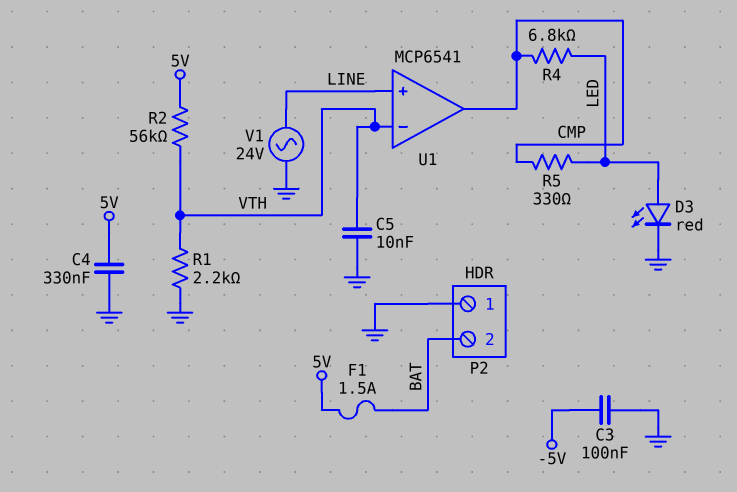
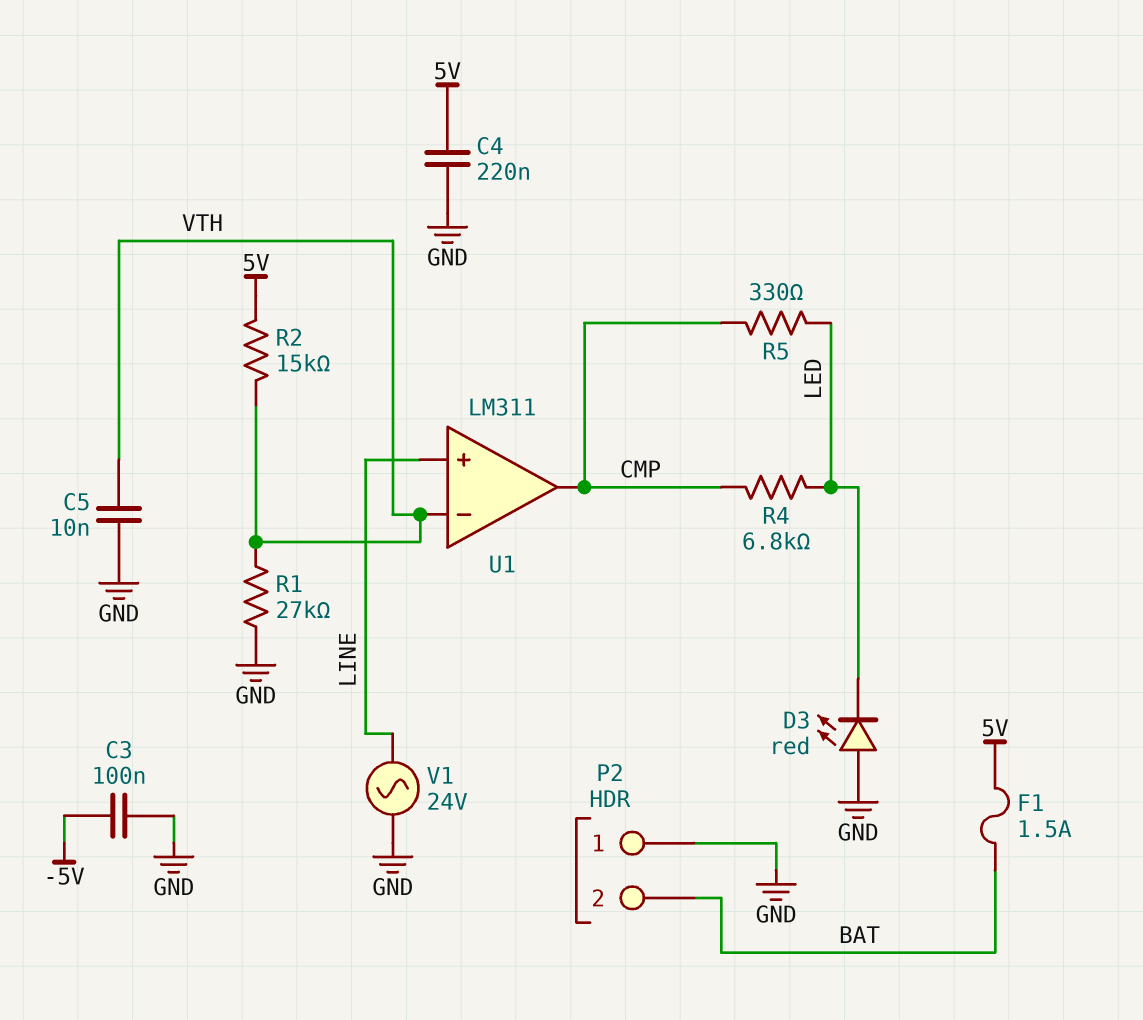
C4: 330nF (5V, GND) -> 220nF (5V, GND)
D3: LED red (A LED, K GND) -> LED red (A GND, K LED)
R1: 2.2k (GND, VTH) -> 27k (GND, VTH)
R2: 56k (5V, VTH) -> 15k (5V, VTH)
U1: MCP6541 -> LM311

* * *

▶ **Exercise instructions**: Print out the material word for word, omitting the pictures.

▶ **Reply to the task**:
C4: 330nF (5V, GND) -> 220nF (5V, GND)
D3: LED red (A LED, K GND) -> LED red (A GND, K LED)
R1: 2.2k (GND, VTH) -> 27k (GND, VTH)
R2: 56k (5V, VTH) -> 15k (5V, VTH)
U1: MCP6541 -> LM311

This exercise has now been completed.